* [Entries supplied]:
┄┄┄┄┄┄┄┄┄┄┄┄┄┄┄┄┄┄┄┄
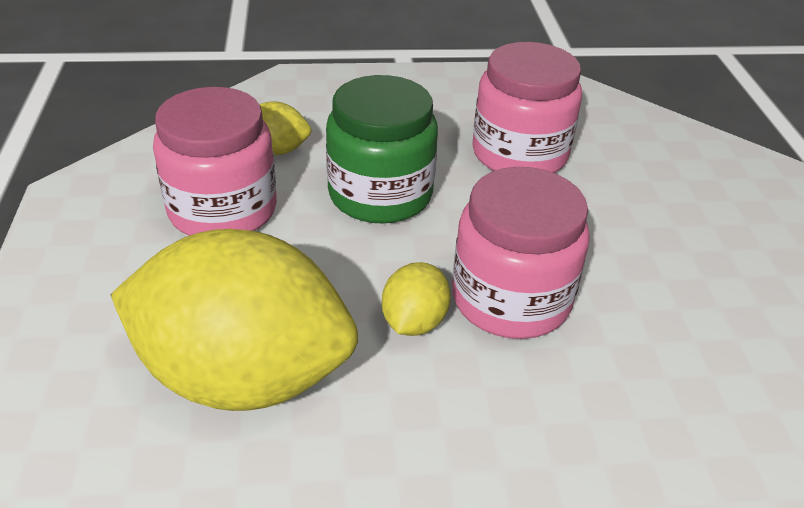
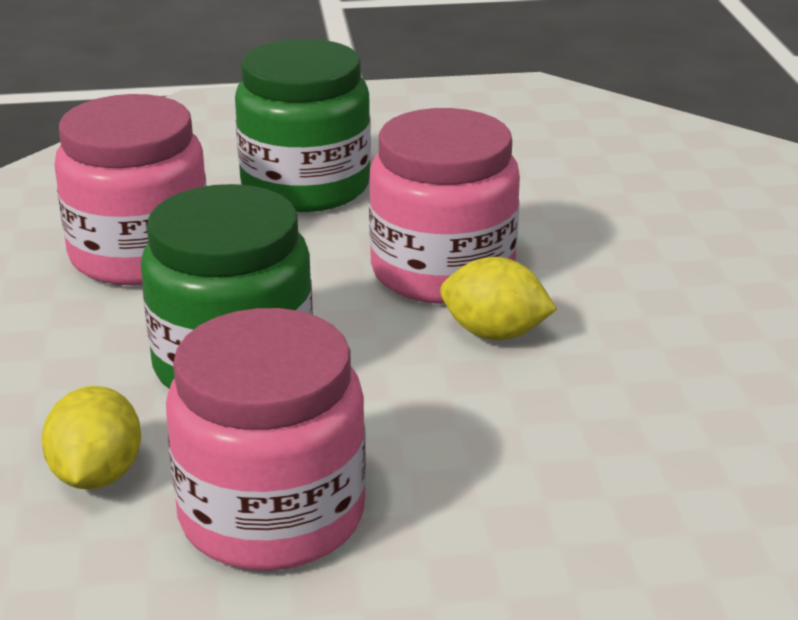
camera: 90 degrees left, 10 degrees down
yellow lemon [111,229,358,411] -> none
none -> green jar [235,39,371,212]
┄┄┄┄┄┄┄┄┄┄┄┄┄┄┄┄┄┄┄┄
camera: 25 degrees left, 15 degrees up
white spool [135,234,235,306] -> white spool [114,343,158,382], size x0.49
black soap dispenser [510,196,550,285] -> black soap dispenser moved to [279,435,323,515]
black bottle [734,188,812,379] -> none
┄┄┄┄┄┄┄┄┄┄┄┄┄┄┄┄┄┄┄┄
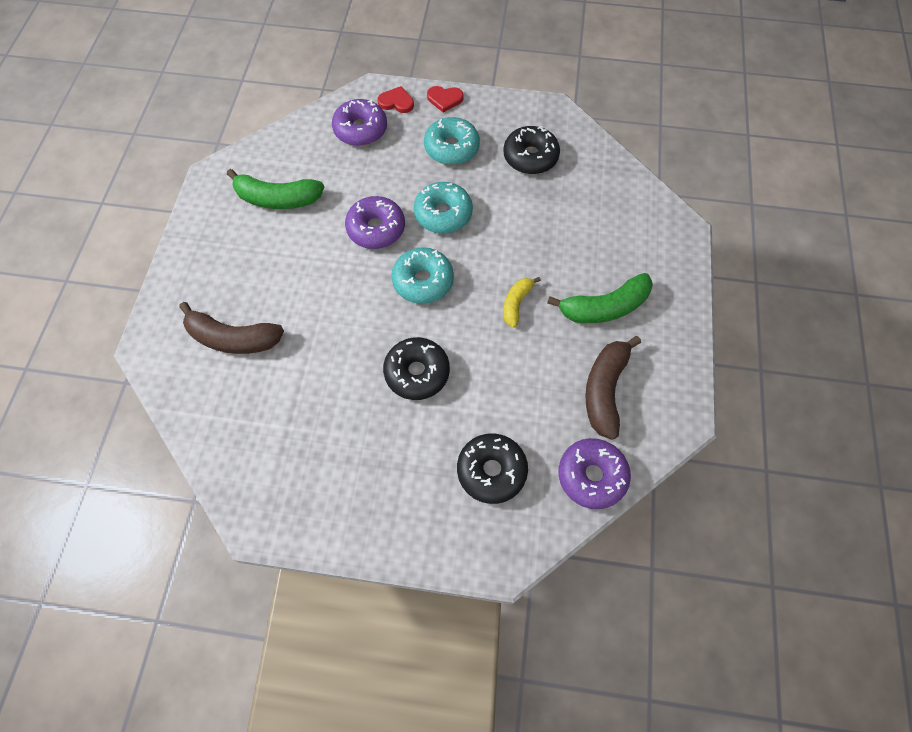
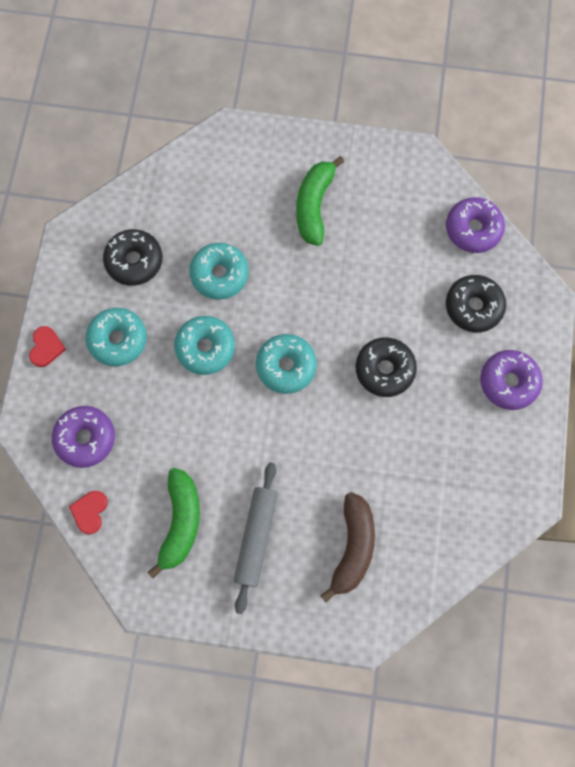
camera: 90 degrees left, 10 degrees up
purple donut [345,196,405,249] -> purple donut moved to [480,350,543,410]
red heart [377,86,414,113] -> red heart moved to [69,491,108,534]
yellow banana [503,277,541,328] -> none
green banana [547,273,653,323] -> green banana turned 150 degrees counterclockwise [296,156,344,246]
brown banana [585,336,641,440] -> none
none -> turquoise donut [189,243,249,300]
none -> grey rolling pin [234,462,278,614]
┄┄┄┄┄┄┄┄┄┄┄┄┄┄┄┄┄┄┄┄
* [Goal of the exercise]: Return all lines above that mention the word "banana".

* [Answer for the task]:
yellow banana [503,277,541,328] -> none
green banana [547,273,653,323] -> green banana turned 150 degrees counterclockwise [296,156,344,246]
brown banana [585,336,641,440] -> none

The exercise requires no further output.